ASSIGNED TASK: Where the line with "purple circle: moved 9 px left, 20 px down" appears below, start writing out lines exactly, and finish with the line with "pink arrow: rotated 34 degrees clockwise", which is included; write out nothing else.

DATA RECORDS:

——————

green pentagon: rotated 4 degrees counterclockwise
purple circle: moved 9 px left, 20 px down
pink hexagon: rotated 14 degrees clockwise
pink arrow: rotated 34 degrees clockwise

——————

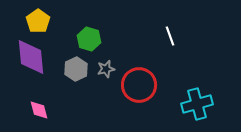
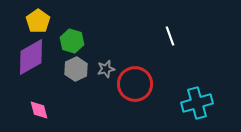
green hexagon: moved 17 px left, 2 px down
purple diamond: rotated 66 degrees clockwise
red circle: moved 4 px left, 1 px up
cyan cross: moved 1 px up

——————

TASK RESPONSE:
purple circle: moved 9 px left, 20 px down
pink hexagon: rotated 14 degrees clockwise
pink arrow: rotated 34 degrees clockwise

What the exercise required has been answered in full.